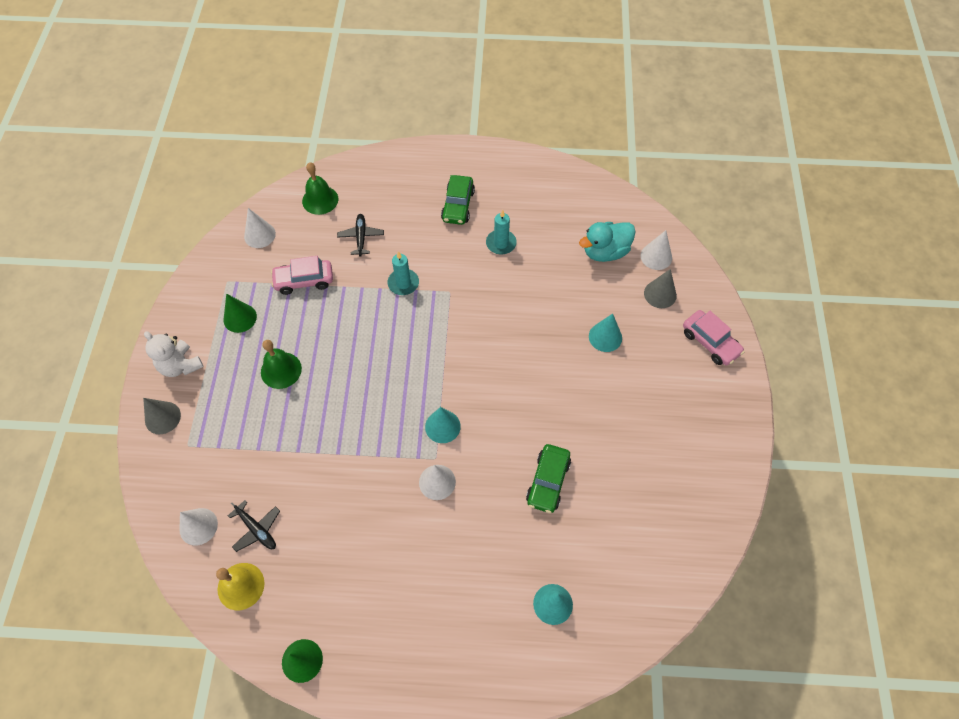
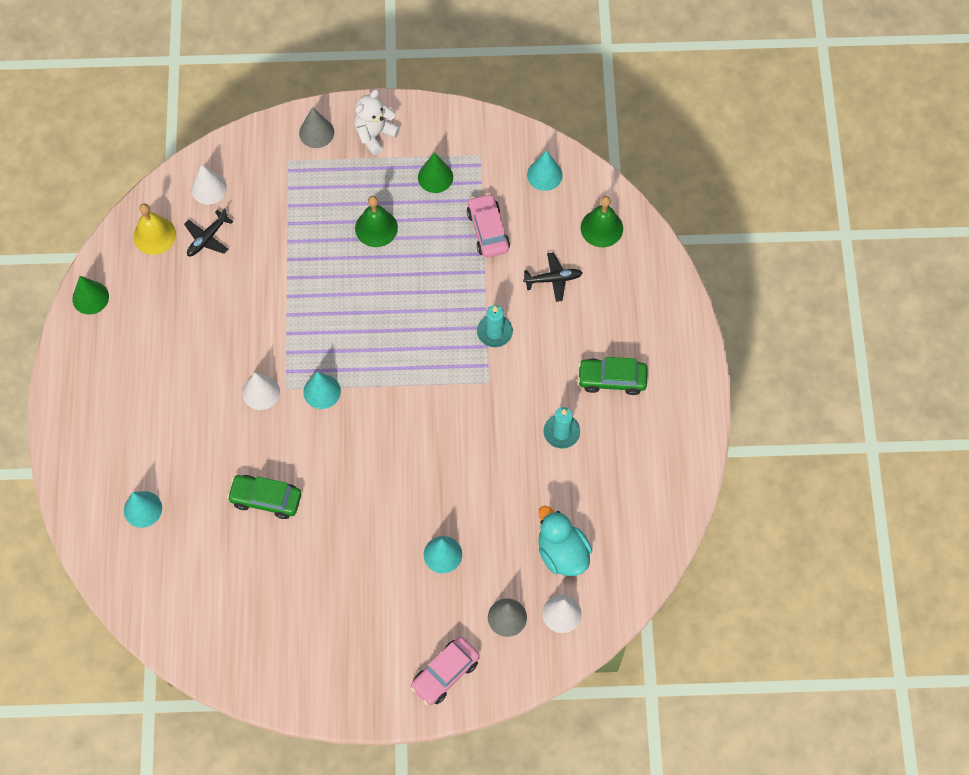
camera: 85 degrees right, 5 degrees up
(259, 235) = (544, 175): white cone -> turquoise cone

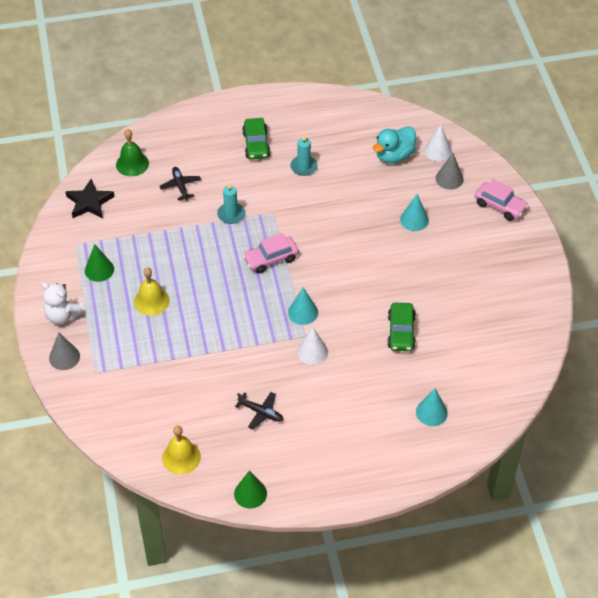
camera: 100 degrees left, 15 degrees down
(207, 238) = (178, 416): black plane -> black plane (261, 412)
(208, 188) = (129, 425): white cone -> none
(376, 228) = (151, 301): green bell -> yellow bell
(488, 230) = (144, 230): pink car -> pink car (271, 259)
(544, 175) = (89, 202): turquoise cone -> black star

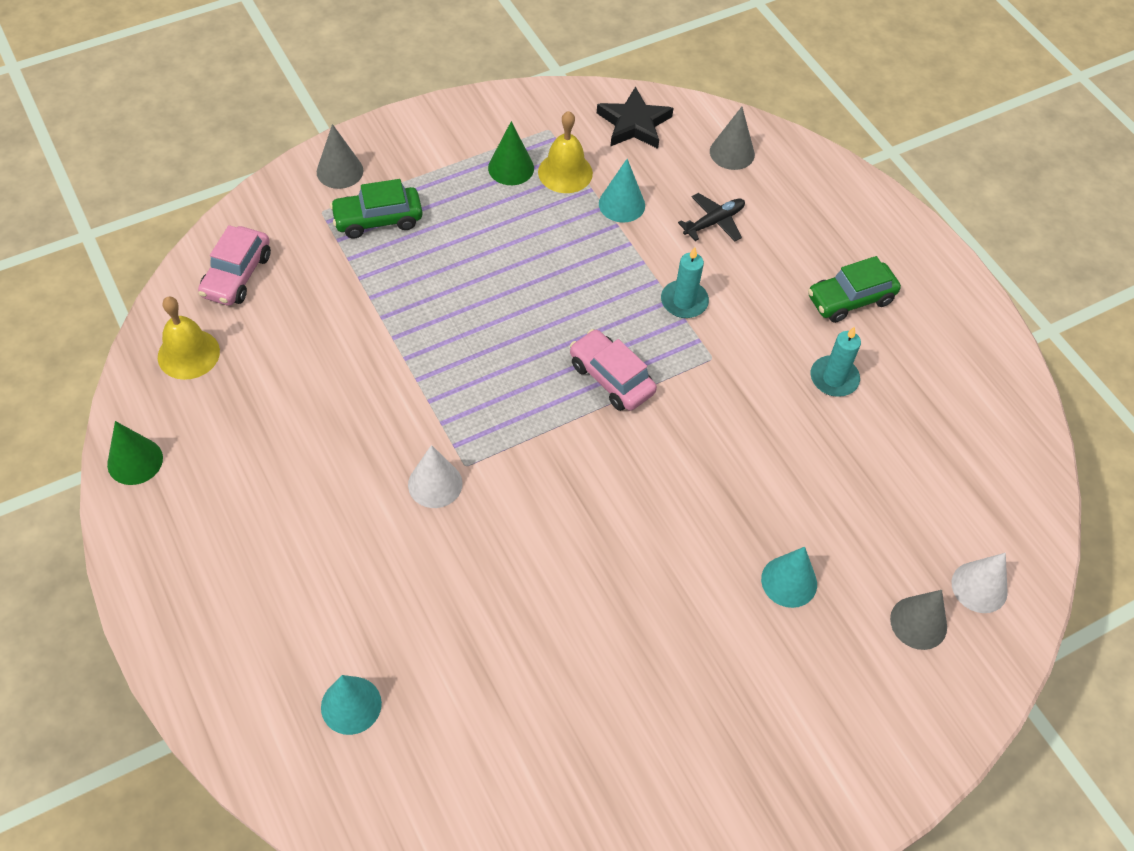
camera: 70 degrees right, 5 degrees up
(62, 316) = (412, 150): white teddy bear -> none
(132, 164) = (732, 153): green bell -> grey cone
(151, 301) = (472, 244): yellow bell -> yellow bell (565, 172)
(261, 412) = (294, 438): black plane -> none
(303, 312) = (514, 450): turquoise cone -> turquoise cone (621, 204)
(394, 156) = (929, 514): turquoise duck -> none
(401, 332) = (518, 615): green car -> green car (378, 219)
(500, 206) = (891, 733): pink car -> pink car (237, 275)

### JOB
Transcribe the line that contains "(151, 301) = (472, 244): yellow" exactly, then each line after it through the end of the material. Nothing else belongs in the output.

### TASK OUTPUT
(151, 301) = (472, 244): yellow bell -> yellow bell (565, 172)
(261, 412) = (294, 438): black plane -> none
(303, 312) = (514, 450): turquoise cone -> turquoise cone (621, 204)
(394, 156) = (929, 514): turquoise duck -> none
(401, 332) = (518, 615): green car -> green car (378, 219)
(500, 206) = (891, 733): pink car -> pink car (237, 275)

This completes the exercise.